* What needs to be done
Of the lines in the data below, write out exactly those from the one holding "blue wallet: 3 -> 5" through the one holding "brown spoon: 5 -> 7", both included.

* Raw data
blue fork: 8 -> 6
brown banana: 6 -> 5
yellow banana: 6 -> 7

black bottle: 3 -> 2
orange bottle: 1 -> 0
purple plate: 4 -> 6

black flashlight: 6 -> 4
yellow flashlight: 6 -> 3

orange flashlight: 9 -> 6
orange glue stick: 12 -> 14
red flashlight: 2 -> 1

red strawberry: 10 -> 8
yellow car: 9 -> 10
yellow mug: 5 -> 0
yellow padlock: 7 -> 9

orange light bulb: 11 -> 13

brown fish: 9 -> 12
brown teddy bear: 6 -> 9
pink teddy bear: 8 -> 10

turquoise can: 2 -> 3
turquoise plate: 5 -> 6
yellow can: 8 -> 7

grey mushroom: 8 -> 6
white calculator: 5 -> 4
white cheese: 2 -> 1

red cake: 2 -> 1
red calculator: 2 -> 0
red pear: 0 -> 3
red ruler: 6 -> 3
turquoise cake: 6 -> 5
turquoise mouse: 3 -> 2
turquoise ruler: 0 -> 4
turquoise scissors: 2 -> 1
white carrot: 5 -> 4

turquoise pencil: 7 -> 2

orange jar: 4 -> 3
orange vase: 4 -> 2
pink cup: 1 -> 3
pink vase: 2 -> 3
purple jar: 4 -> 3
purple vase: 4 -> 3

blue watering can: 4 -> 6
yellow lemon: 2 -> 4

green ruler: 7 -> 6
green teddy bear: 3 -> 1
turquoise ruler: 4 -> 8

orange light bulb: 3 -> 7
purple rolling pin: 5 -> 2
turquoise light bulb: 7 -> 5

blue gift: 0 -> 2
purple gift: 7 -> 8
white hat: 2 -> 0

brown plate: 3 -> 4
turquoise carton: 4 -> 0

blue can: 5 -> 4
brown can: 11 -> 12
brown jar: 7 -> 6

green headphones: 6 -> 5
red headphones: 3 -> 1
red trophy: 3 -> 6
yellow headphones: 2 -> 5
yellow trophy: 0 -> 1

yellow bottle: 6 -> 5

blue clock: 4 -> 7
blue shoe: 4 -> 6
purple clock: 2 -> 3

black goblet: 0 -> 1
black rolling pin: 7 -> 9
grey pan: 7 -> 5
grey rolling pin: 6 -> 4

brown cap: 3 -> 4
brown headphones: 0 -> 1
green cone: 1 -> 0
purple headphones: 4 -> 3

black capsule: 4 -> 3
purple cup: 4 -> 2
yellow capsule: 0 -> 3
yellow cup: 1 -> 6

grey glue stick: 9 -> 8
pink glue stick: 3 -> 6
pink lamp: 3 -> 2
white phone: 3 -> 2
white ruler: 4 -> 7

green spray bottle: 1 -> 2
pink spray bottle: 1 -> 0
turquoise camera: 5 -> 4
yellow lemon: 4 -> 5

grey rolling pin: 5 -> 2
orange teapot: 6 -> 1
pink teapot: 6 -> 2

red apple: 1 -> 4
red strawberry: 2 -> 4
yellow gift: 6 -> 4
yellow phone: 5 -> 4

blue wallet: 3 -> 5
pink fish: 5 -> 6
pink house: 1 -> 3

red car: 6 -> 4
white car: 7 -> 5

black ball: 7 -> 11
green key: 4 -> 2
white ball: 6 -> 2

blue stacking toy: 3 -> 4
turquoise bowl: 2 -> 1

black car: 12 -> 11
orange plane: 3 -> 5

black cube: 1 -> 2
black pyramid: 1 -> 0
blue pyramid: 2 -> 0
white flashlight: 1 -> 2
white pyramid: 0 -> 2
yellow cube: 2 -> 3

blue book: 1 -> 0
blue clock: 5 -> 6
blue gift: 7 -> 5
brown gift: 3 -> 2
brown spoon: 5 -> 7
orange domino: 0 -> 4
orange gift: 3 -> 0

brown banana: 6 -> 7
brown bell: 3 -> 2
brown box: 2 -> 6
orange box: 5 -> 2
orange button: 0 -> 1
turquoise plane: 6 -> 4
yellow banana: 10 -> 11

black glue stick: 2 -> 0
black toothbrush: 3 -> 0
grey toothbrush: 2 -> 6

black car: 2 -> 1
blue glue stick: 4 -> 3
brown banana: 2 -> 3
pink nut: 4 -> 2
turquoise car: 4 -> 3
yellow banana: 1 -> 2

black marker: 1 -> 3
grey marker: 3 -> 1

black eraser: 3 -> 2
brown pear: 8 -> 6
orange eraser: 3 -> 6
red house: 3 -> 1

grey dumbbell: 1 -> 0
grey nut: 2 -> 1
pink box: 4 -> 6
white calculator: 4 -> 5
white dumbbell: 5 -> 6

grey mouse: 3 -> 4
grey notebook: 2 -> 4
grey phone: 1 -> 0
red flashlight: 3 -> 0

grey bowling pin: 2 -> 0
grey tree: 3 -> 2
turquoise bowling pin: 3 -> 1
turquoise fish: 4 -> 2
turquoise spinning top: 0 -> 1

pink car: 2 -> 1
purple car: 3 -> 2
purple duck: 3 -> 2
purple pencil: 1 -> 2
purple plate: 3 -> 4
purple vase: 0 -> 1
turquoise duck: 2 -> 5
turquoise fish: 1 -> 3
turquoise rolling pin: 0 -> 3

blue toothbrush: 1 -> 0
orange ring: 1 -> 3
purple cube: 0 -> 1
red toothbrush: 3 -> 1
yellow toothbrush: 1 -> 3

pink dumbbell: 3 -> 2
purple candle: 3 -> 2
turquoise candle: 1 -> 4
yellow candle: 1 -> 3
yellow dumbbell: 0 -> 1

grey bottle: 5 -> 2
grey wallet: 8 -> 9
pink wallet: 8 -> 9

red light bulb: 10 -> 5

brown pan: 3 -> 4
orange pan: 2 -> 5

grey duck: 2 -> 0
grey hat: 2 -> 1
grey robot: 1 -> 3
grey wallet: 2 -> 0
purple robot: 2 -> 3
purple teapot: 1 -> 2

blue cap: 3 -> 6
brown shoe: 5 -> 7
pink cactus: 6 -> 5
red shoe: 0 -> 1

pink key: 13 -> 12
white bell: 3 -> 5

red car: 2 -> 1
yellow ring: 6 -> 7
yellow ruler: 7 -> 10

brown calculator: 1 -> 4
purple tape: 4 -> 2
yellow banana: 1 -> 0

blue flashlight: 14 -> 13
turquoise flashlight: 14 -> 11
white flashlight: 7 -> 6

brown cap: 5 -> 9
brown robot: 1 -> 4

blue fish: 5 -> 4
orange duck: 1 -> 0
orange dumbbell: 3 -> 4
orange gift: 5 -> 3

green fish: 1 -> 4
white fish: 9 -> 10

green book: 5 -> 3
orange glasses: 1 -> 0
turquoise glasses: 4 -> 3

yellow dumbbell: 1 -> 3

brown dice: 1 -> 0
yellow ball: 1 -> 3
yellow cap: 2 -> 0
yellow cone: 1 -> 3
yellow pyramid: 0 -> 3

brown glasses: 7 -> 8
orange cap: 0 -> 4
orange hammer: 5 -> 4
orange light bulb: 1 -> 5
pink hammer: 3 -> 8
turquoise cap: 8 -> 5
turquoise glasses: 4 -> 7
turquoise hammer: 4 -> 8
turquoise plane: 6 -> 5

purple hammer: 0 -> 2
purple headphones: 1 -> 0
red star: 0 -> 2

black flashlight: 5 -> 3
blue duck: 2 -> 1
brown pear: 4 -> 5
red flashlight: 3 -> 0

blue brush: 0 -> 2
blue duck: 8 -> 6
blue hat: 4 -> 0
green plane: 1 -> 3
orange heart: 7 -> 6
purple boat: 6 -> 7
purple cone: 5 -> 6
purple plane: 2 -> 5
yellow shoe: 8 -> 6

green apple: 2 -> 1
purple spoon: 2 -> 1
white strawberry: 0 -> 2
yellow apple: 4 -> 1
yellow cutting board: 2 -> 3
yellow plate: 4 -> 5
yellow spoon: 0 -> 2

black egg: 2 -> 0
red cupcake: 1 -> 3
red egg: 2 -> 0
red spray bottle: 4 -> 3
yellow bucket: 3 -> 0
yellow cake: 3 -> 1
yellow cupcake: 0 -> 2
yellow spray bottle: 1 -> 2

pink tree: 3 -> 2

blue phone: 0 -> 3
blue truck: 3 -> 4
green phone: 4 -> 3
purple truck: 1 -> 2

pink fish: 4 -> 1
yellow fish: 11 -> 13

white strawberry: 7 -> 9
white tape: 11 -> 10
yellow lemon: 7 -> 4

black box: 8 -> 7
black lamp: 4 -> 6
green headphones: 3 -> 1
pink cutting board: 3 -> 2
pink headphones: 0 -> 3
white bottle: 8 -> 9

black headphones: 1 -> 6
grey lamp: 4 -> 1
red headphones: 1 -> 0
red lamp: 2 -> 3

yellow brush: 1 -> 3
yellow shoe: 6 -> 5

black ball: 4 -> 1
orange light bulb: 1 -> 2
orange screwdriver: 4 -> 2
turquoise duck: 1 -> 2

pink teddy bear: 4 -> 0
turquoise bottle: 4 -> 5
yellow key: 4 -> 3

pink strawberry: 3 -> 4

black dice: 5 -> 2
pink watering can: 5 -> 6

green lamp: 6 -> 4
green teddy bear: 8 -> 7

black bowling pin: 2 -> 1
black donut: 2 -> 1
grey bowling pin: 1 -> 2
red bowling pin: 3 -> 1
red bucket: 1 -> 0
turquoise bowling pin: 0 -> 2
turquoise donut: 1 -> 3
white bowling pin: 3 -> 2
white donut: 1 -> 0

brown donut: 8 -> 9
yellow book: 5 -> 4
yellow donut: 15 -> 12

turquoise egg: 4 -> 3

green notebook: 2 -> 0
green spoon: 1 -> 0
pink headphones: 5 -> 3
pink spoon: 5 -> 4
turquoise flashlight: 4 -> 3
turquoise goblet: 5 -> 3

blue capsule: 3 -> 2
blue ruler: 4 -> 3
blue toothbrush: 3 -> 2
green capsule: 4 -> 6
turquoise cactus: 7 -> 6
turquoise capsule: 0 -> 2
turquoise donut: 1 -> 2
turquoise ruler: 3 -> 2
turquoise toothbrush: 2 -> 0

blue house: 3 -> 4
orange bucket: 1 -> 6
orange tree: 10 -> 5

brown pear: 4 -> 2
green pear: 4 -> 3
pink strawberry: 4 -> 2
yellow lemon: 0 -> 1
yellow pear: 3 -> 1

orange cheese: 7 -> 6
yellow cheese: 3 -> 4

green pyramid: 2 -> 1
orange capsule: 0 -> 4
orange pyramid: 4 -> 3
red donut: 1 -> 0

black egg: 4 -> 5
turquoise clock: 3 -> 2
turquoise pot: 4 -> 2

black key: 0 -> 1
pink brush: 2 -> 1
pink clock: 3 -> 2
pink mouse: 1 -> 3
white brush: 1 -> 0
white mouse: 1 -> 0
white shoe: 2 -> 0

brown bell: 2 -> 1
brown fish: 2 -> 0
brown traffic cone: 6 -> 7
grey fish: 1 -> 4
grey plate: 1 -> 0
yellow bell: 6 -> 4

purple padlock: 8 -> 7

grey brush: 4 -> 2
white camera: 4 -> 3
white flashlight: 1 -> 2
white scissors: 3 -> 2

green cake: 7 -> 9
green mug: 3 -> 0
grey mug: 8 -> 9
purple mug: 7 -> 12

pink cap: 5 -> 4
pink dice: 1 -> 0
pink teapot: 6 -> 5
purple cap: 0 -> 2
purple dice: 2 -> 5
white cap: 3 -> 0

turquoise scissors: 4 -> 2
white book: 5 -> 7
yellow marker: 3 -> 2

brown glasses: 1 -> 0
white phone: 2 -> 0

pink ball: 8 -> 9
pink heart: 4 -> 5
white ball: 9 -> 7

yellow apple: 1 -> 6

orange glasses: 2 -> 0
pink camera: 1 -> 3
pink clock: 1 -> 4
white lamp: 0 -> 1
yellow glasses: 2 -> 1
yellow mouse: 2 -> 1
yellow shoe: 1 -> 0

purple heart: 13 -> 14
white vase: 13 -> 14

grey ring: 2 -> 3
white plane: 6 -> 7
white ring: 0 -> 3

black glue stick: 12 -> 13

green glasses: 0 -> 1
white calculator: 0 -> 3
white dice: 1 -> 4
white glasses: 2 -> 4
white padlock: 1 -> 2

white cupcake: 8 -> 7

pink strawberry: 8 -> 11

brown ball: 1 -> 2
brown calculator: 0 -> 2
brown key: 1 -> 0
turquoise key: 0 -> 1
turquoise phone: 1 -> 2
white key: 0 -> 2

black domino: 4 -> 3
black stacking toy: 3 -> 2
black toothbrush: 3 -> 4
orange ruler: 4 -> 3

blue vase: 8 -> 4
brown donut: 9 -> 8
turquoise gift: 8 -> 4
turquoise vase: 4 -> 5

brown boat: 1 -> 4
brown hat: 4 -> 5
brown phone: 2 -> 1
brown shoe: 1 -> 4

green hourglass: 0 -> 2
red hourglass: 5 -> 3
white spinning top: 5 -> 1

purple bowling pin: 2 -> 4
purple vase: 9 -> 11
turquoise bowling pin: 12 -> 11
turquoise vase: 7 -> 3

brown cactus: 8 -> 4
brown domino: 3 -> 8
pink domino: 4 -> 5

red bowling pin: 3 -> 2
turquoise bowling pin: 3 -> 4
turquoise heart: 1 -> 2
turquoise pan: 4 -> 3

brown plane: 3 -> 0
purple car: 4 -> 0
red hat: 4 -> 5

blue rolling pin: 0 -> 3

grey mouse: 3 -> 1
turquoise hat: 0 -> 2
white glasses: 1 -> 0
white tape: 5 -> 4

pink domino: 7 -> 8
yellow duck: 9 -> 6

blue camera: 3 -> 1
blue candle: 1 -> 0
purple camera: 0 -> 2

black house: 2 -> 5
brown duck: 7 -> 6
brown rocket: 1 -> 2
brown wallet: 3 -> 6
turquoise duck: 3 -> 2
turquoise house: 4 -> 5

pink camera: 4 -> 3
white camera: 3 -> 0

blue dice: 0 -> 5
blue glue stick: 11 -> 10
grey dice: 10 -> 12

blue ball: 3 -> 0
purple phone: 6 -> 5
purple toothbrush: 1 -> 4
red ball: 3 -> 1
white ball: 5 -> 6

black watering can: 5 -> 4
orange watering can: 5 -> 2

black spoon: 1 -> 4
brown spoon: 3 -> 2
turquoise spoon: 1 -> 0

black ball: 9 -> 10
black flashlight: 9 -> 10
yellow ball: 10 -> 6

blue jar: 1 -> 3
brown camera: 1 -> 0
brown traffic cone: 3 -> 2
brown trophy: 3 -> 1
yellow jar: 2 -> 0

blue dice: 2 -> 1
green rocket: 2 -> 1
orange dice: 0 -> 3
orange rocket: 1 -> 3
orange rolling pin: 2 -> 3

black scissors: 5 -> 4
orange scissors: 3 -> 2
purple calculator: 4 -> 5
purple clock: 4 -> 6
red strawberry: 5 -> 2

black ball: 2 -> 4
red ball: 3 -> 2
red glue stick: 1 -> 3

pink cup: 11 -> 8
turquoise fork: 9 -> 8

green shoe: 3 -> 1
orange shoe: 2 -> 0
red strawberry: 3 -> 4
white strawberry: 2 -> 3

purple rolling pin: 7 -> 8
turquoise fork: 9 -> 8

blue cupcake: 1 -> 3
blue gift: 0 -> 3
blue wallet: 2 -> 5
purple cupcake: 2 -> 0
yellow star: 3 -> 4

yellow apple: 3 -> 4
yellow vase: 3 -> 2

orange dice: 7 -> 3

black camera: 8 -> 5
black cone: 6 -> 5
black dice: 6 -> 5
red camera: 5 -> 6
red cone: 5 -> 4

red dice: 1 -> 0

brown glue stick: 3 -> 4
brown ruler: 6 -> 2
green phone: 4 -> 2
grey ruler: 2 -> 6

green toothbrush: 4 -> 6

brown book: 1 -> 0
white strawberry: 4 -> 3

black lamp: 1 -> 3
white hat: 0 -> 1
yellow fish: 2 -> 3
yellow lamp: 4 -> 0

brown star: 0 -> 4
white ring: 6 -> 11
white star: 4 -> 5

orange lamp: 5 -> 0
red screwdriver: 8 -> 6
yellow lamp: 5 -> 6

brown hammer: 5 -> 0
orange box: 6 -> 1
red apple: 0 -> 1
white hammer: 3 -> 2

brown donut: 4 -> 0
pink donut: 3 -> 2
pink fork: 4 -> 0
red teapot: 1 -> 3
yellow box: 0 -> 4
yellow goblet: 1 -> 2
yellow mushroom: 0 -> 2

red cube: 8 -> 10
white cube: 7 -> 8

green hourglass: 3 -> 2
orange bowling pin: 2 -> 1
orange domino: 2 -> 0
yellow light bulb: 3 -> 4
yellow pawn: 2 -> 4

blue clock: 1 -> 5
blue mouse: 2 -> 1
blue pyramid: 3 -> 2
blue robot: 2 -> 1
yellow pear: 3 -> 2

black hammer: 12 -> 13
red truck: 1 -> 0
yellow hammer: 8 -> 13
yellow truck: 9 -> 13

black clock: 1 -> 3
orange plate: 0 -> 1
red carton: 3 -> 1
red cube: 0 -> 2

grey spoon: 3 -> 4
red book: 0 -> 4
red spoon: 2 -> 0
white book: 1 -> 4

* Output
blue wallet: 3 -> 5
pink fish: 5 -> 6
pink house: 1 -> 3

red car: 6 -> 4
white car: 7 -> 5

black ball: 7 -> 11
green key: 4 -> 2
white ball: 6 -> 2

blue stacking toy: 3 -> 4
turquoise bowl: 2 -> 1

black car: 12 -> 11
orange plane: 3 -> 5

black cube: 1 -> 2
black pyramid: 1 -> 0
blue pyramid: 2 -> 0
white flashlight: 1 -> 2
white pyramid: 0 -> 2
yellow cube: 2 -> 3

blue book: 1 -> 0
blue clock: 5 -> 6
blue gift: 7 -> 5
brown gift: 3 -> 2
brown spoon: 5 -> 7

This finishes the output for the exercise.